* **Exercise aim**: Return every line in the data below that contains the string "grace".

(Lines of data)
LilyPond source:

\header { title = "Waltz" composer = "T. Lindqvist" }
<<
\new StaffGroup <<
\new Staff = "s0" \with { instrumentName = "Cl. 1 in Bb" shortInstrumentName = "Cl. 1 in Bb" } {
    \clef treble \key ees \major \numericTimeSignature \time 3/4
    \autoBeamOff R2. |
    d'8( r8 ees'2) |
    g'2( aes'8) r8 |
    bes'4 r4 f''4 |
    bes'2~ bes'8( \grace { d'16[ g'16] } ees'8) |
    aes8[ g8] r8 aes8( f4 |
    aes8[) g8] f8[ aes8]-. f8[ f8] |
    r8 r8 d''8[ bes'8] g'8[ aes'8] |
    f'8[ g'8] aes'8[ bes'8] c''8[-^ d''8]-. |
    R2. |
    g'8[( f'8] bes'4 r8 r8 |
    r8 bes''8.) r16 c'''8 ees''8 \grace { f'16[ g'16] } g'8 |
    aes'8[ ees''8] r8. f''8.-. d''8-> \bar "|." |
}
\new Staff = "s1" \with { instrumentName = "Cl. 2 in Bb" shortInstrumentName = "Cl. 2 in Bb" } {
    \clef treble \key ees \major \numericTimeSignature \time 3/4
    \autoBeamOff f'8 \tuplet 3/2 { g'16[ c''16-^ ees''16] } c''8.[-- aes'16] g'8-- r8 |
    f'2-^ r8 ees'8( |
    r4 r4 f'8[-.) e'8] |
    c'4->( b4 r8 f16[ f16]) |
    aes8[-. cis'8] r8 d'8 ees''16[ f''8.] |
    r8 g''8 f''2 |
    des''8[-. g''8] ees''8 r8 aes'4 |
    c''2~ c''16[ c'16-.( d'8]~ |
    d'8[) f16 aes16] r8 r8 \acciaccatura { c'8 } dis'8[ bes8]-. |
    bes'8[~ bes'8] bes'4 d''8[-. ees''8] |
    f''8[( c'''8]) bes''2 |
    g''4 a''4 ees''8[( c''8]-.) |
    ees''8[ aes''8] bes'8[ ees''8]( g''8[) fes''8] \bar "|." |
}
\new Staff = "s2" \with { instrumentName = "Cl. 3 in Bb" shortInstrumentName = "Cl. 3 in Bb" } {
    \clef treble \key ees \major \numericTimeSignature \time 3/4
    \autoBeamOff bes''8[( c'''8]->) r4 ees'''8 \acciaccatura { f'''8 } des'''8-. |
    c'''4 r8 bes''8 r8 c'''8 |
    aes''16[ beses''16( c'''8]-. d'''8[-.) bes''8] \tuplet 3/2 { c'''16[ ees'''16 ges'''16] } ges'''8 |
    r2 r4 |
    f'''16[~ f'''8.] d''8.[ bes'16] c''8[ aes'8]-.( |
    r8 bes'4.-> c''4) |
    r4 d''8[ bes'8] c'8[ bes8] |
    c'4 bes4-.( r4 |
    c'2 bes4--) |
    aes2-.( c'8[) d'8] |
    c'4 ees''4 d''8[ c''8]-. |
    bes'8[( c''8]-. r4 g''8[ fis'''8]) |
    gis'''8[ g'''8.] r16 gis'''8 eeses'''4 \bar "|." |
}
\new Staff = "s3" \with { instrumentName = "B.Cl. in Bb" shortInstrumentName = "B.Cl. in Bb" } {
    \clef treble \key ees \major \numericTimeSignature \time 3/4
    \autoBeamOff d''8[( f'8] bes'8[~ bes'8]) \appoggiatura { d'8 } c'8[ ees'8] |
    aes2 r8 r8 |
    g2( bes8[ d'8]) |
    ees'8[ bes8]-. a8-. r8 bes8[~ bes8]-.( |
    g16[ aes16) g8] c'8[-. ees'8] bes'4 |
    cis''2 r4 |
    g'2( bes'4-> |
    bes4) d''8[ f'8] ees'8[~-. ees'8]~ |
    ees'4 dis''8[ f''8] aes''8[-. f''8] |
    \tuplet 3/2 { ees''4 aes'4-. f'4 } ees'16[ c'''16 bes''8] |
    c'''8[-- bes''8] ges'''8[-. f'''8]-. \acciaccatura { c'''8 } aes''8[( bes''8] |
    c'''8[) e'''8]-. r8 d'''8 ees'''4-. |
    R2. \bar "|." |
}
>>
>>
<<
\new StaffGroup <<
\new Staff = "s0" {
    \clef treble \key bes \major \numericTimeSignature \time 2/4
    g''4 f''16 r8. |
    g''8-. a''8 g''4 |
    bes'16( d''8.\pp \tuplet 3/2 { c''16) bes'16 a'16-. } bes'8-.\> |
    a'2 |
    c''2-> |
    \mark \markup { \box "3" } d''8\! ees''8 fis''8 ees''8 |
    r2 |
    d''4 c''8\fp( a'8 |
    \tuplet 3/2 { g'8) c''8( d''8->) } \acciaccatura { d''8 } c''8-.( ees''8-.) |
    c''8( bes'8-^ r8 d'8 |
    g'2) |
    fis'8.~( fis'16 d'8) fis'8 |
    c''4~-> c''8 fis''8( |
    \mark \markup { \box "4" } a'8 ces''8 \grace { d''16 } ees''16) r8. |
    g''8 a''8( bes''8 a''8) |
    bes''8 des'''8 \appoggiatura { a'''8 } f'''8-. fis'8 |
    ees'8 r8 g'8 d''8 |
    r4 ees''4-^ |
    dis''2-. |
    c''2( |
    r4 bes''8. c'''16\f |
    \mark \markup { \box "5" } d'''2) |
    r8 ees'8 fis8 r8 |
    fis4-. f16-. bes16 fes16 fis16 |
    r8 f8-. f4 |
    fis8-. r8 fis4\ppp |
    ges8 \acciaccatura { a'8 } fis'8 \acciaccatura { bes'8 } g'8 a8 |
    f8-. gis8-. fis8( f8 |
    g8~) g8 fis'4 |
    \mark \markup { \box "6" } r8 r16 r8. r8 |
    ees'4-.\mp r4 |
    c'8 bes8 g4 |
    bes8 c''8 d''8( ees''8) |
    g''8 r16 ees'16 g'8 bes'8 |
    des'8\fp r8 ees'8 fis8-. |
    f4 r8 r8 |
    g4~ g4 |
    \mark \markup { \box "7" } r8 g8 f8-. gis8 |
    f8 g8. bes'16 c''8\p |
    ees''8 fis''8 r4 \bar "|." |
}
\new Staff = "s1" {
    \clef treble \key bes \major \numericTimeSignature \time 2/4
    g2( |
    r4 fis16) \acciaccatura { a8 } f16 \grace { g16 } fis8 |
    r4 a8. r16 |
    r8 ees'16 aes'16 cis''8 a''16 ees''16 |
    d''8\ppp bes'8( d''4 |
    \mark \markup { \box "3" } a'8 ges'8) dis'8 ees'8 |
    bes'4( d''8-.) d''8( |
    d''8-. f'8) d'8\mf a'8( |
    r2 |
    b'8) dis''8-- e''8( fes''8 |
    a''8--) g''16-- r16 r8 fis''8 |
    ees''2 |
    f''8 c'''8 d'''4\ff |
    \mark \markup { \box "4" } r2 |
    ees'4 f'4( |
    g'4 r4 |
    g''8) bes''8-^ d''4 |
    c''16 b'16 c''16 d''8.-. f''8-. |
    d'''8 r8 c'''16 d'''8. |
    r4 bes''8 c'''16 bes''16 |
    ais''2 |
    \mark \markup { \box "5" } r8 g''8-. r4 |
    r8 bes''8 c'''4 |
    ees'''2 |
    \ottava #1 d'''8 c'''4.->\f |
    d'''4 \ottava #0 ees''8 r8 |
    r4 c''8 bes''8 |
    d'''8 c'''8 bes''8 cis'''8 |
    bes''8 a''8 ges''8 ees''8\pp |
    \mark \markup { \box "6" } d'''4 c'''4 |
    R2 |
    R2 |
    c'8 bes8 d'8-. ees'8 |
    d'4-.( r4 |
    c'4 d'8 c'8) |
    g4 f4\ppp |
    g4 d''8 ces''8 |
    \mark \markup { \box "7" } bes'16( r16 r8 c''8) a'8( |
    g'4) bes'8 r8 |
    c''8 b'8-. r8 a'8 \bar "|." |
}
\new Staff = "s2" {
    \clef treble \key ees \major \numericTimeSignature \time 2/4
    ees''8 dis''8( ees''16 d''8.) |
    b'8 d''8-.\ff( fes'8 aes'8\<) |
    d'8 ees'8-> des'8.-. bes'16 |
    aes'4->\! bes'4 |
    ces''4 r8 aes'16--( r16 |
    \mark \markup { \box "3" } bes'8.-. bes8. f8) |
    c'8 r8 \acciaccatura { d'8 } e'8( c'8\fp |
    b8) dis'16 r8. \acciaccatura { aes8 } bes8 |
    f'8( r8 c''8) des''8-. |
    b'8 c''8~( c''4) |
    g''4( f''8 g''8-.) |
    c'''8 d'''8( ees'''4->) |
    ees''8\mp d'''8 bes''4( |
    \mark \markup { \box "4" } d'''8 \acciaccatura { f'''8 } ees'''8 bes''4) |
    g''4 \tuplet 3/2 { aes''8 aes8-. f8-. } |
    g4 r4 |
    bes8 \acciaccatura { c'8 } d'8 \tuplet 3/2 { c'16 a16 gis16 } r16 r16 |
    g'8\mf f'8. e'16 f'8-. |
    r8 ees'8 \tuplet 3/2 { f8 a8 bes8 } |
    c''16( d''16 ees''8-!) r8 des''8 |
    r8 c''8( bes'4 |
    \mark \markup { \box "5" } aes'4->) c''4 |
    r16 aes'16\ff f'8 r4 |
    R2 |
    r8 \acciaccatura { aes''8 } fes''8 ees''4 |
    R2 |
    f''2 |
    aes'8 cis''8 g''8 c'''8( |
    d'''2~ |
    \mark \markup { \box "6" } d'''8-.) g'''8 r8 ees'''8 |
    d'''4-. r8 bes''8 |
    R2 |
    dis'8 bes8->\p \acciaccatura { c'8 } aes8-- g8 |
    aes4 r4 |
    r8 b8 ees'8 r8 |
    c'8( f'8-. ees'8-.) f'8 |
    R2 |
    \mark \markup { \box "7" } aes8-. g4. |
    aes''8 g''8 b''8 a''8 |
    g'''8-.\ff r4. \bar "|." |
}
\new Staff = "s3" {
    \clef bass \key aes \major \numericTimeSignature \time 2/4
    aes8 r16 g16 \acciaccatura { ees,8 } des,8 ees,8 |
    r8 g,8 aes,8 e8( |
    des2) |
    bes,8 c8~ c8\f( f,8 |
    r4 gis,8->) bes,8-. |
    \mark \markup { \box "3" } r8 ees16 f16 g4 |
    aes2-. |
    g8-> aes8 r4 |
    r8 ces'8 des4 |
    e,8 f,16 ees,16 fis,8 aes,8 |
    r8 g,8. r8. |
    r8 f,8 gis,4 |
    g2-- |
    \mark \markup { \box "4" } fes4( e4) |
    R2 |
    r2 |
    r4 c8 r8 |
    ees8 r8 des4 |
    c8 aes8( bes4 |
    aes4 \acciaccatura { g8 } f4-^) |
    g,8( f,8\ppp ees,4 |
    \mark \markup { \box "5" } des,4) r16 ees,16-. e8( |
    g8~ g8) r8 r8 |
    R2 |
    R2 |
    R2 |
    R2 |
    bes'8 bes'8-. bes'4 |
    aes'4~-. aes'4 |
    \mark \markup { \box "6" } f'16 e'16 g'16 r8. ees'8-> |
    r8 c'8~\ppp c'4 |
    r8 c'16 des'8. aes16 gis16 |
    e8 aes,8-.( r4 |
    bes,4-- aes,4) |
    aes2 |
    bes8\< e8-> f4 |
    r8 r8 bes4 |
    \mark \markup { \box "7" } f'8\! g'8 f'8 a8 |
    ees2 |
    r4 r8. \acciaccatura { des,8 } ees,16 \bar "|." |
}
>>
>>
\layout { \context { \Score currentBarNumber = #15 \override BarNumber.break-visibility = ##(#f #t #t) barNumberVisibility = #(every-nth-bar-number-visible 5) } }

* **Answer to this task**:
    bes'2~ bes'8( \grace { d'16[ g'16] } ees'8) |
    r8 bes''8.) r16 c'''8 ees''8 \grace { f'16[ g'16] } g'8 |
    \mark \markup { \box "4" } a'8 ces''8 \grace { d''16 } ees''16) r8. |
    r4 fis16) \acciaccatura { a8 } f16 \grace { g16 } fis8 |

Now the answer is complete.